── Input ──

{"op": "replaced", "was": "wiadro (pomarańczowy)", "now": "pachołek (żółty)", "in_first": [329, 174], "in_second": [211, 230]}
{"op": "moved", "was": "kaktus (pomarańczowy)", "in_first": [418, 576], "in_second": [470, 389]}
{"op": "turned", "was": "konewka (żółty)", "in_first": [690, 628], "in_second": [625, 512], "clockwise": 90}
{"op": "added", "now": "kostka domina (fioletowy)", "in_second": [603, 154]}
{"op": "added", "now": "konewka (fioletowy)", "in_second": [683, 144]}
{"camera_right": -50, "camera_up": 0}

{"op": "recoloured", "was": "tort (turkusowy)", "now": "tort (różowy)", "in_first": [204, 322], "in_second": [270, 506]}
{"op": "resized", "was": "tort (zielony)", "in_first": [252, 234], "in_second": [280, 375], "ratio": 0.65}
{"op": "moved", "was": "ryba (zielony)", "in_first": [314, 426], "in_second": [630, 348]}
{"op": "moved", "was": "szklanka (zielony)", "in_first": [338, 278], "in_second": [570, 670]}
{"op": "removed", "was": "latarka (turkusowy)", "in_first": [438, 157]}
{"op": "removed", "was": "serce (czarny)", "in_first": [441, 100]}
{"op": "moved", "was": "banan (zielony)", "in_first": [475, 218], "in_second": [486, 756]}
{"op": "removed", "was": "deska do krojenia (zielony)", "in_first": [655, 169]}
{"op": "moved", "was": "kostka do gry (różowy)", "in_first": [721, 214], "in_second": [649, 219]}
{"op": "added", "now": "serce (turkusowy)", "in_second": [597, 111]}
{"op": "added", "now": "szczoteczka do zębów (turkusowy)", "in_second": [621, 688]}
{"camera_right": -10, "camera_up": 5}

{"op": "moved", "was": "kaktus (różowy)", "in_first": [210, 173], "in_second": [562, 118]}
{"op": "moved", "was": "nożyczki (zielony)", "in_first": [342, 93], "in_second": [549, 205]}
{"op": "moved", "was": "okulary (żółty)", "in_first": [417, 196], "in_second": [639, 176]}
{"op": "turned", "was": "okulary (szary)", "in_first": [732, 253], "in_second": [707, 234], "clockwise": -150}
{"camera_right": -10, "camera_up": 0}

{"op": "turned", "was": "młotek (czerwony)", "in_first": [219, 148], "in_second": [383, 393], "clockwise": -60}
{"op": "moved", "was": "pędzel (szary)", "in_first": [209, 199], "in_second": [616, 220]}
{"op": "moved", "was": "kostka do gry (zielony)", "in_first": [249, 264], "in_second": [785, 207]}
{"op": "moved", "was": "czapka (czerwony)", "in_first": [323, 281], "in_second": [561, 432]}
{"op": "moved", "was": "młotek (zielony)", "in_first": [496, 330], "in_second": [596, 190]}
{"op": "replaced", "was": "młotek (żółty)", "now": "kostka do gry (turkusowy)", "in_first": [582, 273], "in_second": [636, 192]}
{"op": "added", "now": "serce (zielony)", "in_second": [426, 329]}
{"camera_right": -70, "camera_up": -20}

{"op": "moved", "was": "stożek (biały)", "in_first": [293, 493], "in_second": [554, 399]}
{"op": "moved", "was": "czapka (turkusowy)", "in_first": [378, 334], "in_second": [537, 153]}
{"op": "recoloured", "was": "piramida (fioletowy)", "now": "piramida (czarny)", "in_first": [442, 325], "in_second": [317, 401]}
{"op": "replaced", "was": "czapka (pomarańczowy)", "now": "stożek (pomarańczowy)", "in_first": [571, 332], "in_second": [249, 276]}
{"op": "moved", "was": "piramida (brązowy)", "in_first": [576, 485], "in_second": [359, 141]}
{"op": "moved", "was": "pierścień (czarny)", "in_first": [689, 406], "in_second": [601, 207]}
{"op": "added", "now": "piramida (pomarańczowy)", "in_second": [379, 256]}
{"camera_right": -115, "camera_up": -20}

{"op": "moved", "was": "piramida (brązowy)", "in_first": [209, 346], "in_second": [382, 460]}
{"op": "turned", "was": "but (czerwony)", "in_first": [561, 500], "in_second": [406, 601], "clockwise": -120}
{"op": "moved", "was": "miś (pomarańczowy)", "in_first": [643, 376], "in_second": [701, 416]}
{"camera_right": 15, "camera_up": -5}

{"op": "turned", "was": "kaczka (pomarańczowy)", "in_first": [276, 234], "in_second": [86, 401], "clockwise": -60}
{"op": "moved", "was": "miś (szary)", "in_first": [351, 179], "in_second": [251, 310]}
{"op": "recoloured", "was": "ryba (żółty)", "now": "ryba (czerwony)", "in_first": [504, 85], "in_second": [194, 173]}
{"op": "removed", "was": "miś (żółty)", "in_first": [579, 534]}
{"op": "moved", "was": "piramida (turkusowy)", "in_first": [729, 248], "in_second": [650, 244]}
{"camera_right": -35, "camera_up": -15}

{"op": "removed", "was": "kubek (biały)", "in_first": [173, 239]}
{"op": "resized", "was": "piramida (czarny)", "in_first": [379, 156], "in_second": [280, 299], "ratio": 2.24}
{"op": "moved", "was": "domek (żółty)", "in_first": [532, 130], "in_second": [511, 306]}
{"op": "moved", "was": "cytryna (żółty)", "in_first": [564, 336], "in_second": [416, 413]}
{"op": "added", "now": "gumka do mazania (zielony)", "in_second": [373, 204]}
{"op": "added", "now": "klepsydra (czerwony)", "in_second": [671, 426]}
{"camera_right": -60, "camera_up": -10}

───

Exercise goal:
Return the records above verbatim, in their entirety.

Result of this task:
{"op": "replaced", "was": "wiadro (pomarańczowy)", "now": "pachołek (żółty)", "in_first": [329, 174], "in_second": [211, 230]}
{"op": "moved", "was": "kaktus (pomarańczowy)", "in_first": [418, 576], "in_second": [470, 389]}
{"op": "turned", "was": "konewka (żółty)", "in_first": [690, 628], "in_second": [625, 512], "clockwise": 90}
{"op": "added", "now": "kostka domina (fioletowy)", "in_second": [603, 154]}
{"op": "added", "now": "konewka (fioletowy)", "in_second": [683, 144]}
{"camera_right": -50, "camera_up": 0}

{"op": "recoloured", "was": "tort (turkusowy)", "now": "tort (różowy)", "in_first": [204, 322], "in_second": [270, 506]}
{"op": "resized", "was": "tort (zielony)", "in_first": [252, 234], "in_second": [280, 375], "ratio": 0.65}
{"op": "moved", "was": "ryba (zielony)", "in_first": [314, 426], "in_second": [630, 348]}
{"op": "moved", "was": "szklanka (zielony)", "in_first": [338, 278], "in_second": [570, 670]}
{"op": "removed", "was": "latarka (turkusowy)", "in_first": [438, 157]}
{"op": "removed", "was": "serce (czarny)", "in_first": [441, 100]}
{"op": "moved", "was": "banan (zielony)", "in_first": [475, 218], "in_second": [486, 756]}
{"op": "removed", "was": "deska do krojenia (zielony)", "in_first": [655, 169]}
{"op": "moved", "was": "kostka do gry (różowy)", "in_first": [721, 214], "in_second": [649, 219]}
{"op": "added", "now": "serce (turkusowy)", "in_second": [597, 111]}
{"op": "added", "now": "szczoteczka do zębów (turkusowy)", "in_second": [621, 688]}
{"camera_right": -10, "camera_up": 5}

{"op": "moved", "was": "kaktus (różowy)", "in_first": [210, 173], "in_second": [562, 118]}
{"op": "moved", "was": "nożyczki (zielony)", "in_first": [342, 93], "in_second": [549, 205]}
{"op": "moved", "was": "okulary (żółty)", "in_first": [417, 196], "in_second": [639, 176]}
{"op": "turned", "was": "okulary (szary)", "in_first": [732, 253], "in_second": [707, 234], "clockwise": -150}
{"camera_right": -10, "camera_up": 0}

{"op": "turned", "was": "młotek (czerwony)", "in_first": [219, 148], "in_second": [383, 393], "clockwise": -60}
{"op": "moved", "was": "pędzel (szary)", "in_first": [209, 199], "in_second": [616, 220]}
{"op": "moved", "was": "kostka do gry (zielony)", "in_first": [249, 264], "in_second": [785, 207]}
{"op": "moved", "was": "czapka (czerwony)", "in_first": [323, 281], "in_second": [561, 432]}
{"op": "moved", "was": "młotek (zielony)", "in_first": [496, 330], "in_second": [596, 190]}
{"op": "replaced", "was": "młotek (żółty)", "now": "kostka do gry (turkusowy)", "in_first": [582, 273], "in_second": [636, 192]}
{"op": "added", "now": "serce (zielony)", "in_second": [426, 329]}
{"camera_right": -70, "camera_up": -20}

{"op": "moved", "was": "stożek (biały)", "in_first": [293, 493], "in_second": [554, 399]}
{"op": "moved", "was": "czapka (turkusowy)", "in_first": [378, 334], "in_second": [537, 153]}
{"op": "recoloured", "was": "piramida (fioletowy)", "now": "piramida (czarny)", "in_first": [442, 325], "in_second": [317, 401]}
{"op": "replaced", "was": "czapka (pomarańczowy)", "now": "stożek (pomarańczowy)", "in_first": [571, 332], "in_second": [249, 276]}
{"op": "moved", "was": "piramida (brązowy)", "in_first": [576, 485], "in_second": [359, 141]}
{"op": "moved", "was": "pierścień (czarny)", "in_first": [689, 406], "in_second": [601, 207]}
{"op": "added", "now": "piramida (pomarańczowy)", "in_second": [379, 256]}
{"camera_right": -115, "camera_up": -20}

{"op": "moved", "was": "piramida (brązowy)", "in_first": [209, 346], "in_second": [382, 460]}
{"op": "turned", "was": "but (czerwony)", "in_first": [561, 500], "in_second": [406, 601], "clockwise": -120}
{"op": "moved", "was": "miś (pomarańczowy)", "in_first": [643, 376], "in_second": [701, 416]}
{"camera_right": 15, "camera_up": -5}

{"op": "turned", "was": "kaczka (pomarańczowy)", "in_first": [276, 234], "in_second": [86, 401], "clockwise": -60}
{"op": "moved", "was": "miś (szary)", "in_first": [351, 179], "in_second": [251, 310]}
{"op": "recoloured", "was": "ryba (żółty)", "now": "ryba (czerwony)", "in_first": [504, 85], "in_second": [194, 173]}
{"op": "removed", "was": "miś (żółty)", "in_first": [579, 534]}
{"op": "moved", "was": "piramida (turkusowy)", "in_first": [729, 248], "in_second": [650, 244]}
{"camera_right": -35, "camera_up": -15}

{"op": "removed", "was": "kubek (biały)", "in_first": [173, 239]}
{"op": "resized", "was": "piramida (czarny)", "in_first": [379, 156], "in_second": [280, 299], "ratio": 2.24}
{"op": "moved", "was": "domek (żółty)", "in_first": [532, 130], "in_second": [511, 306]}
{"op": "moved", "was": "cytryna (żółty)", "in_first": [564, 336], "in_second": [416, 413]}
{"op": "added", "now": "gumka do mazania (zielony)", "in_second": [373, 204]}
{"op": "added", "now": "klepsydra (czerwony)", "in_second": [671, 426]}
{"camera_right": -60, "camera_up": -10}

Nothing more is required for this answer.